- Data extract:

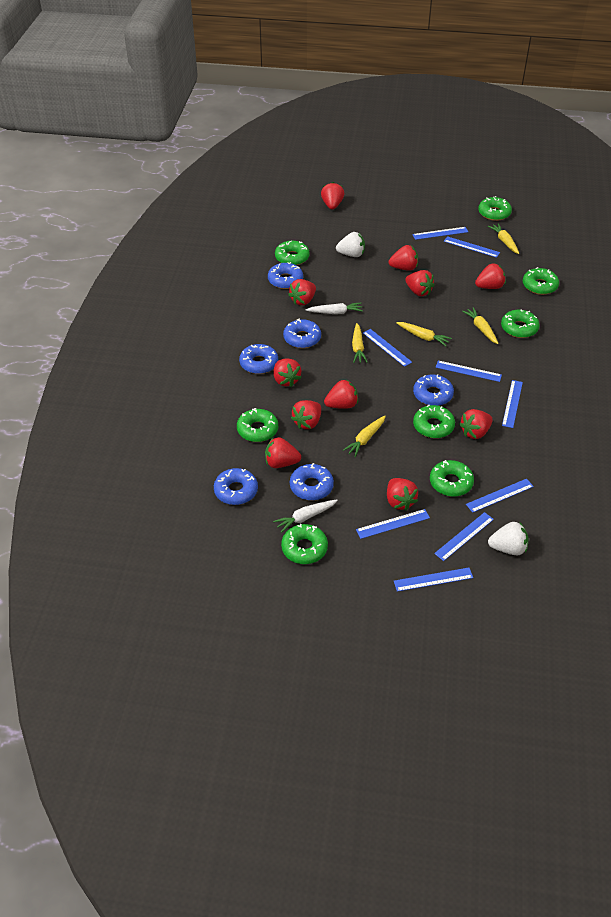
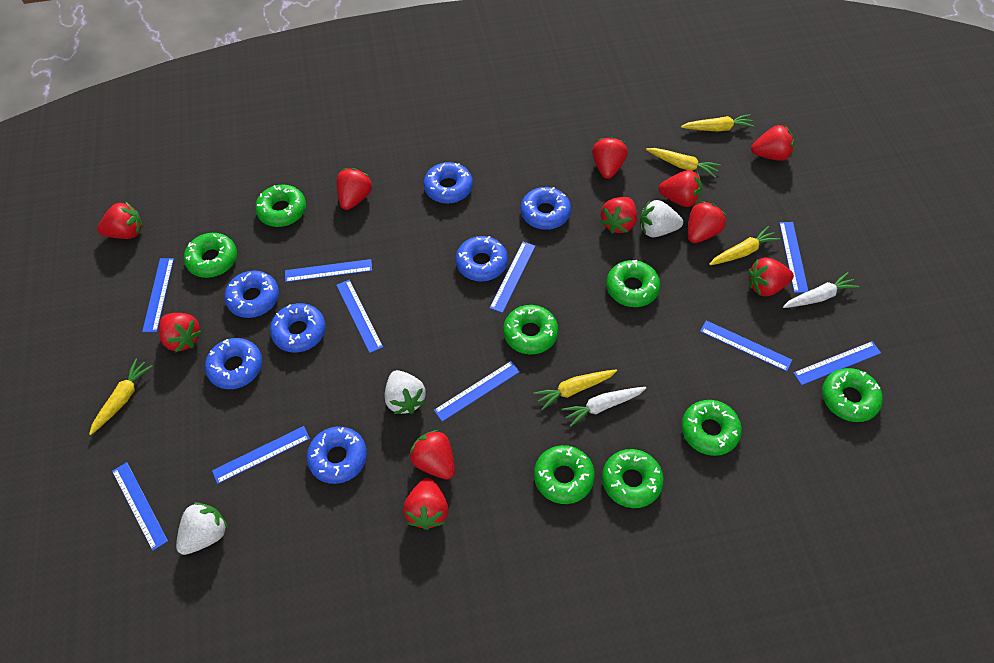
blue donut: 6 -> 7
blue ruler: 9 -> 10
white strawberry: 2 -> 3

- Aim of the task:
Would it be possible to copy the material exactly, excluding the images?

- Response below:
blue donut: 6 -> 7
blue ruler: 9 -> 10
white strawberry: 2 -> 3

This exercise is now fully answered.